:: What you should do ::
Look in the material below for the line holding "camera: 105 degrees left, 15 degrees down". Set it down exactly, with each later line up to and including the line holding "(413, 138) = (218, 183): blue".

:: Exercise inputs ::
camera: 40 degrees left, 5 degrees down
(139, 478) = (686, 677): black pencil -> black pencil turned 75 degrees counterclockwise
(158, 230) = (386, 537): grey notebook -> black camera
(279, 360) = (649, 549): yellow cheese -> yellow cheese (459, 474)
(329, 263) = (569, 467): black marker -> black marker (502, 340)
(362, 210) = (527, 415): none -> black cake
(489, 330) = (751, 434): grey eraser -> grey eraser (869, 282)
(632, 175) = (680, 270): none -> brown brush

==

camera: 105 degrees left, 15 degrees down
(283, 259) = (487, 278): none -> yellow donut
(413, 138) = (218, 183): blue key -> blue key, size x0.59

---

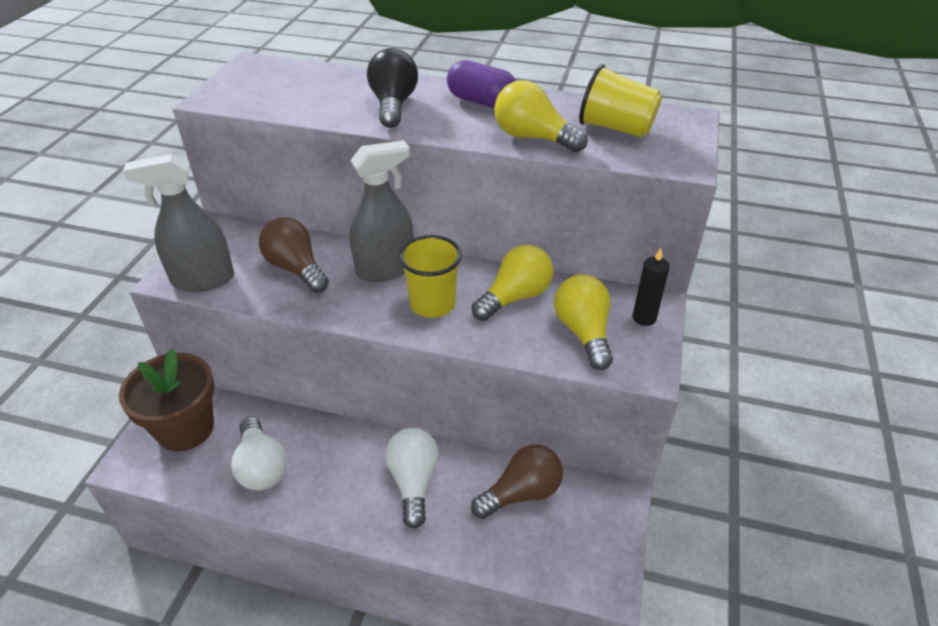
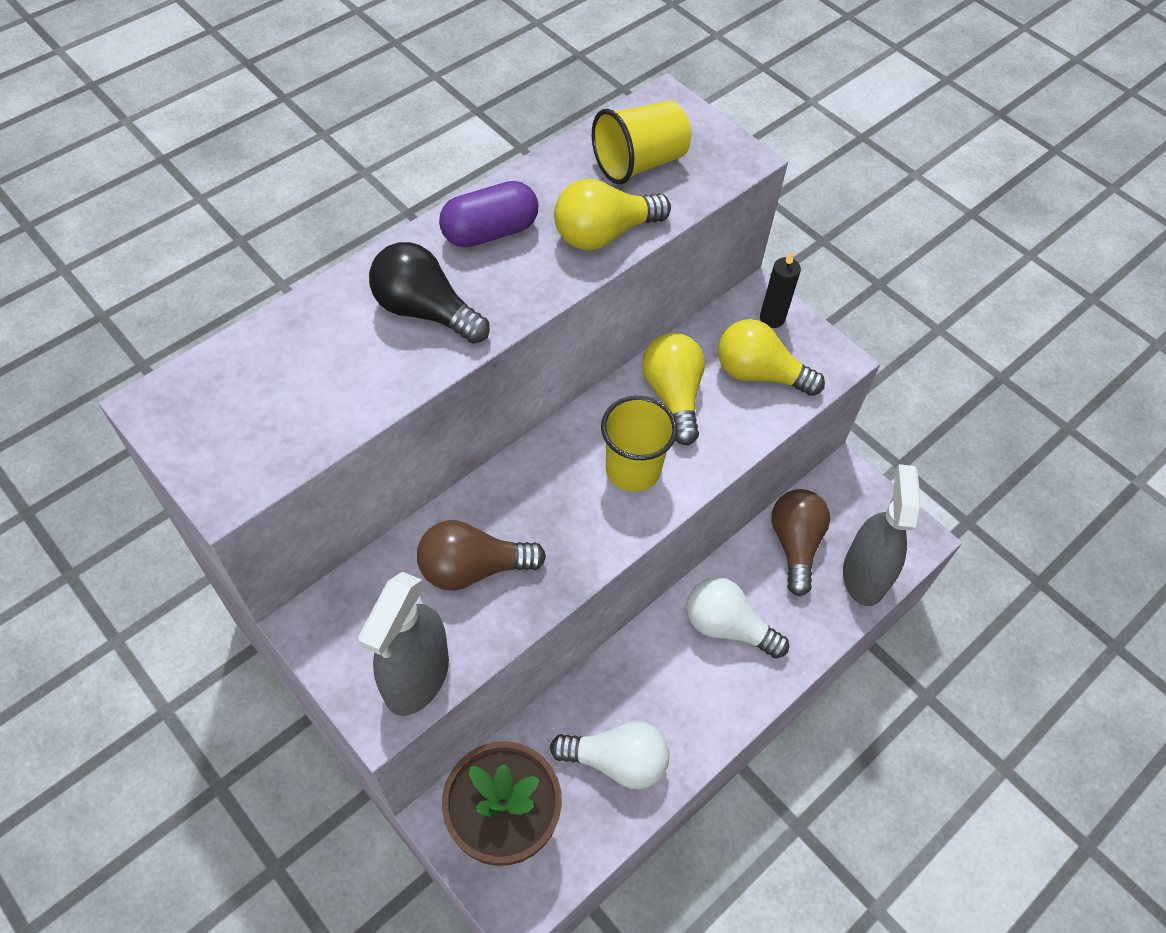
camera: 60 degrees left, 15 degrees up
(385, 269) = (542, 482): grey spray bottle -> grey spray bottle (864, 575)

:: Response ::
camera: 105 degrees left, 15 degrees down
(283, 259) = (487, 278): none -> yellow donut
(413, 138) = (218, 183): blue key -> blue key, size x0.59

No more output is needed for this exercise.